*Your objective*: Your output should be the lines below from the one with "camera: 30 degrees right, 5 degrees down" through the one with "(234, 305) = (835, 396): brown cactus -> none", copied exactly, pictures excluded.

*Data records*:

------------------------

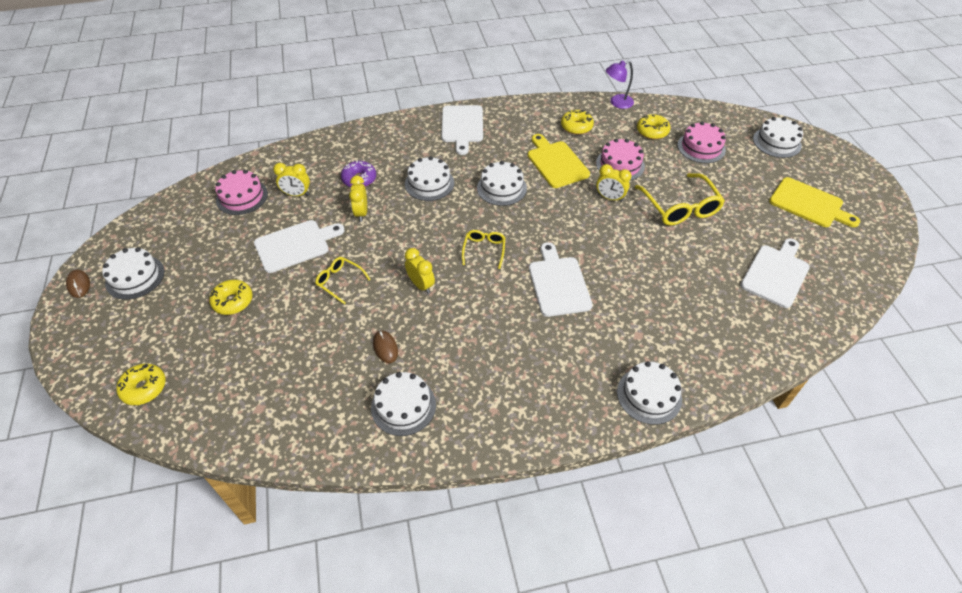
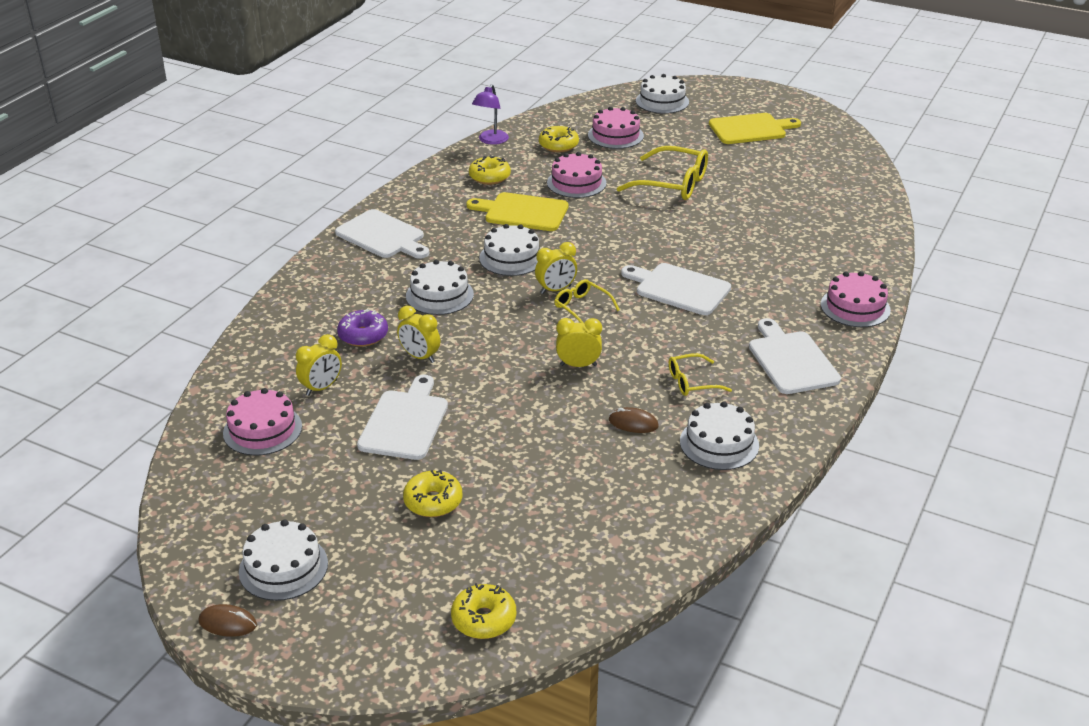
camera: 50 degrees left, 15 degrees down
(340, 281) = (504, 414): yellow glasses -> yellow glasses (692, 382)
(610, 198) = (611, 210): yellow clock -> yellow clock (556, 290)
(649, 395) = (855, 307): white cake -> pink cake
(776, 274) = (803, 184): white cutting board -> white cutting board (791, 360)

------------------------

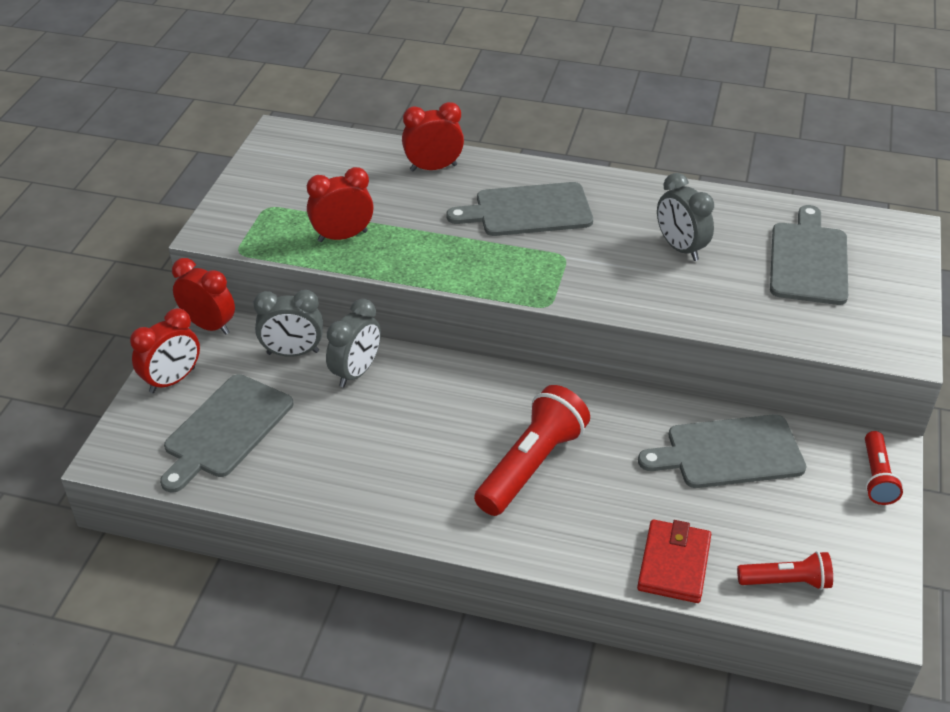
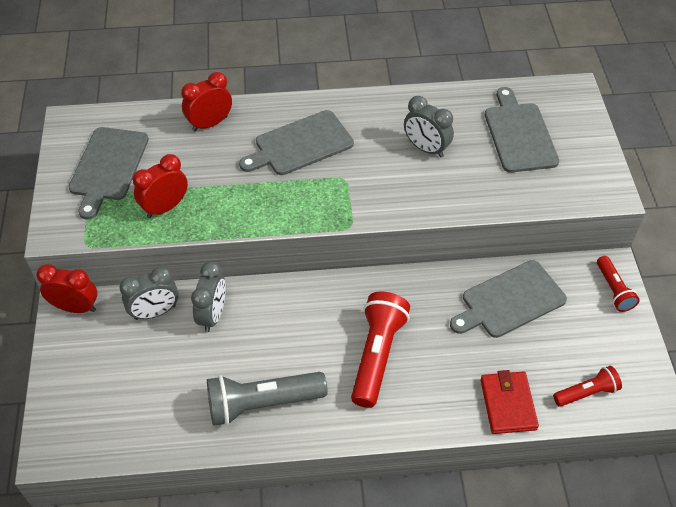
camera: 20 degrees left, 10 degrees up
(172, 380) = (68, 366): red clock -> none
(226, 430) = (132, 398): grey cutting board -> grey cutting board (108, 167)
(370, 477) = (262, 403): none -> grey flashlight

------------------------

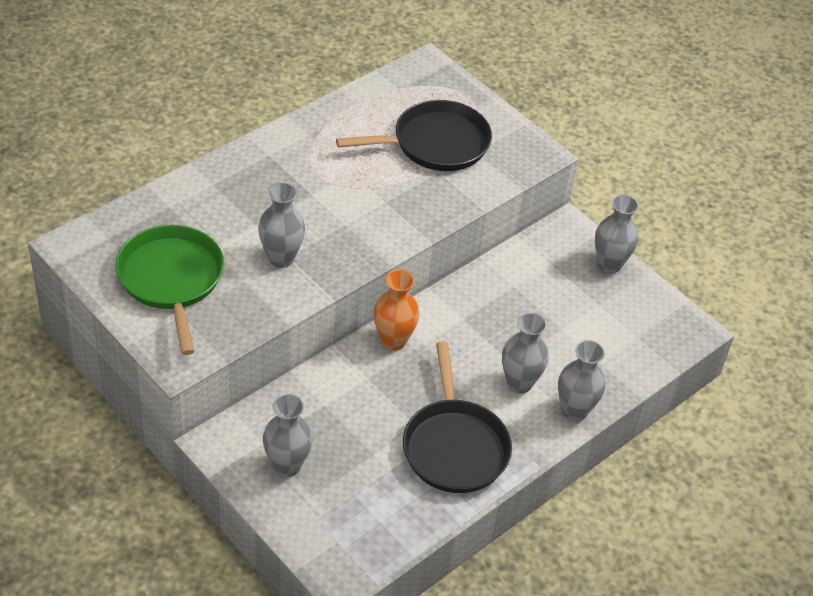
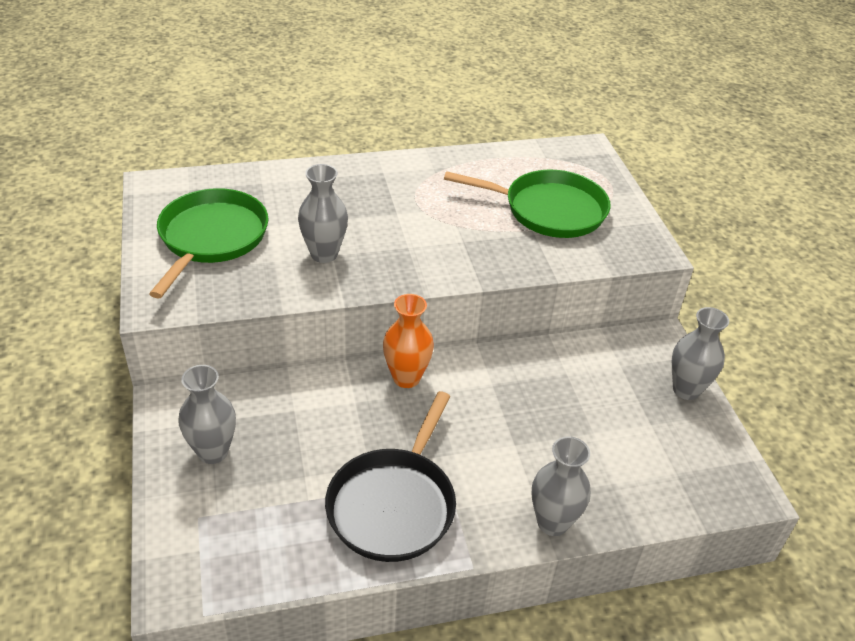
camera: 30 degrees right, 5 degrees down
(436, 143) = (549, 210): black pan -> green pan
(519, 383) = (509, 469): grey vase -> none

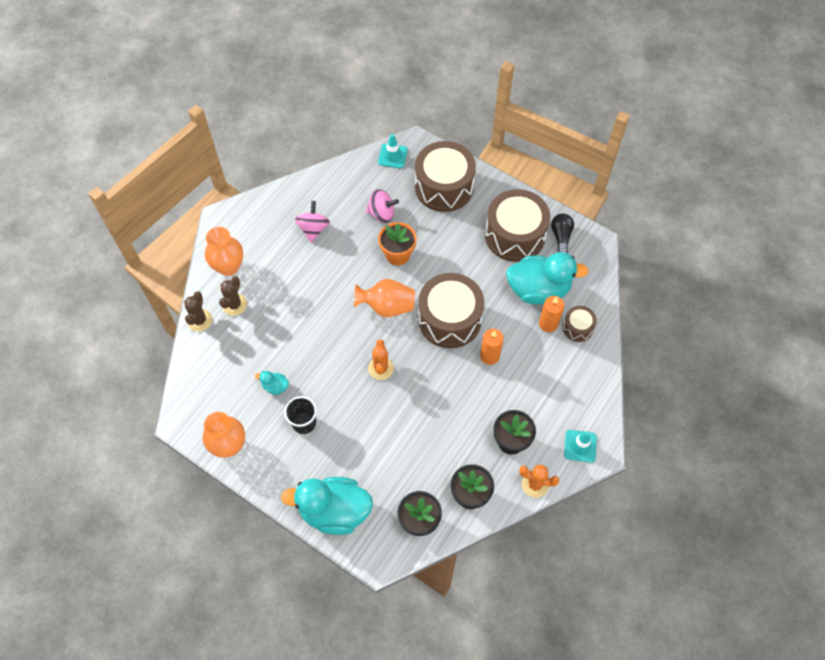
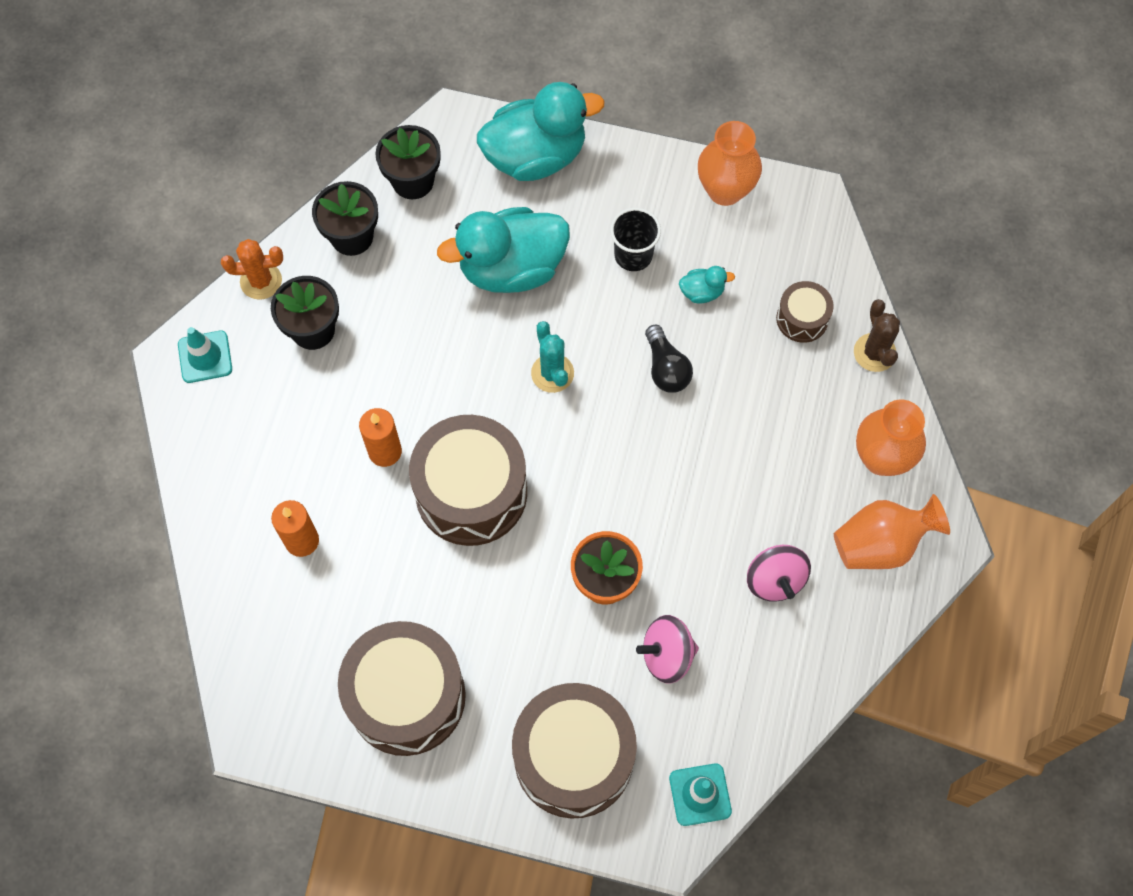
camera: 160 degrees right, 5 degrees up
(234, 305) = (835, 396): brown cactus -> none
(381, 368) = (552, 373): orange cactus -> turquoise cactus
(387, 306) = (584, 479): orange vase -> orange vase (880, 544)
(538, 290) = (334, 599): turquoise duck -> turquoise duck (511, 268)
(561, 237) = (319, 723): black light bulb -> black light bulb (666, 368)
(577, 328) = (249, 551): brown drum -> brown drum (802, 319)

------------------------

*Task solution*:
camera: 30 degrees right, 5 degrees down
(436, 143) = (549, 210): black pan -> green pan
(519, 383) = (509, 469): grey vase -> none

camera: 160 degrees right, 5 degrees up
(234, 305) = (835, 396): brown cactus -> none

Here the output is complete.